───── Available data

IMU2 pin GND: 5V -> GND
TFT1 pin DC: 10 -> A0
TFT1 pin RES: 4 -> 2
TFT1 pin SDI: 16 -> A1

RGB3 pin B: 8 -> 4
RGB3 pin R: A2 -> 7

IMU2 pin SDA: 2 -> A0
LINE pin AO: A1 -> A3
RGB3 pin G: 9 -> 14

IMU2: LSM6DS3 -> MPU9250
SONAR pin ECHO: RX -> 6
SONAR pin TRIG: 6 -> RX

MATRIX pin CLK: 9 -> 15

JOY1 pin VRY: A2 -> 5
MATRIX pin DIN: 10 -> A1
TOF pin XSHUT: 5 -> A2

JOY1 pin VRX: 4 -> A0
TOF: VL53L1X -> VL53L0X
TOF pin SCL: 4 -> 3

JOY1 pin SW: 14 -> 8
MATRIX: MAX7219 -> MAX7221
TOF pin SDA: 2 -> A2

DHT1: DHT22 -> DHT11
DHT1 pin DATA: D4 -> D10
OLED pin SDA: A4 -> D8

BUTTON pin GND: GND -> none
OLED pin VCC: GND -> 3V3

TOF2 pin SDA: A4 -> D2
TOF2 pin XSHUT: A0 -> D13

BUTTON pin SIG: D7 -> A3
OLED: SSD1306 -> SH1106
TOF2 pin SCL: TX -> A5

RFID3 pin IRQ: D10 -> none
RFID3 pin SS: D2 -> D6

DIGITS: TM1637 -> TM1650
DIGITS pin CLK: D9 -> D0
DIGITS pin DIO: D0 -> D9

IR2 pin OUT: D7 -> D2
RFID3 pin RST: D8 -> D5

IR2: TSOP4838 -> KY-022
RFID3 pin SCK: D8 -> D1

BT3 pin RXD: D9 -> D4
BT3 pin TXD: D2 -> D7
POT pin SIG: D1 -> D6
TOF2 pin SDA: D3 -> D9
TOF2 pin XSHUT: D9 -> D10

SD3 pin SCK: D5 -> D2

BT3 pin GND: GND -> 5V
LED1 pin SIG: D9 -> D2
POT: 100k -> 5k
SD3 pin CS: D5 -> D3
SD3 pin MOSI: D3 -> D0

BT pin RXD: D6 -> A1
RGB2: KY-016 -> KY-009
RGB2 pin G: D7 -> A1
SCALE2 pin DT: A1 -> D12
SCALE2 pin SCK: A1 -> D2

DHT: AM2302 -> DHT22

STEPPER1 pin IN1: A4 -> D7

──────────

• _Exercise details_:
Write the entries out again, exactly and completely.

• _Response to the task_:
IMU2 pin GND: 5V -> GND
TFT1 pin DC: 10 -> A0
TFT1 pin RES: 4 -> 2
TFT1 pin SDI: 16 -> A1

RGB3 pin B: 8 -> 4
RGB3 pin R: A2 -> 7

IMU2 pin SDA: 2 -> A0
LINE pin AO: A1 -> A3
RGB3 pin G: 9 -> 14

IMU2: LSM6DS3 -> MPU9250
SONAR pin ECHO: RX -> 6
SONAR pin TRIG: 6 -> RX

MATRIX pin CLK: 9 -> 15

JOY1 pin VRY: A2 -> 5
MATRIX pin DIN: 10 -> A1
TOF pin XSHUT: 5 -> A2

JOY1 pin VRX: 4 -> A0
TOF: VL53L1X -> VL53L0X
TOF pin SCL: 4 -> 3

JOY1 pin SW: 14 -> 8
MATRIX: MAX7219 -> MAX7221
TOF pin SDA: 2 -> A2

DHT1: DHT22 -> DHT11
DHT1 pin DATA: D4 -> D10
OLED pin SDA: A4 -> D8

BUTTON pin GND: GND -> none
OLED pin VCC: GND -> 3V3

TOF2 pin SDA: A4 -> D2
TOF2 pin XSHUT: A0 -> D13

BUTTON pin SIG: D7 -> A3
OLED: SSD1306 -> SH1106
TOF2 pin SCL: TX -> A5

RFID3 pin IRQ: D10 -> none
RFID3 pin SS: D2 -> D6

DIGITS: TM1637 -> TM1650
DIGITS pin CLK: D9 -> D0
DIGITS pin DIO: D0 -> D9

IR2 pin OUT: D7 -> D2
RFID3 pin RST: D8 -> D5

IR2: TSOP4838 -> KY-022
RFID3 pin SCK: D8 -> D1

BT3 pin RXD: D9 -> D4
BT3 pin TXD: D2 -> D7
POT pin SIG: D1 -> D6
TOF2 pin SDA: D3 -> D9
TOF2 pin XSHUT: D9 -> D10

SD3 pin SCK: D5 -> D2

BT3 pin GND: GND -> 5V
LED1 pin SIG: D9 -> D2
POT: 100k -> 5k
SD3 pin CS: D5 -> D3
SD3 pin MOSI: D3 -> D0

BT pin RXD: D6 -> A1
RGB2: KY-016 -> KY-009
RGB2 pin G: D7 -> A1
SCALE2 pin DT: A1 -> D12
SCALE2 pin SCK: A1 -> D2

DHT: AM2302 -> DHT22

STEPPER1 pin IN1: A4 -> D7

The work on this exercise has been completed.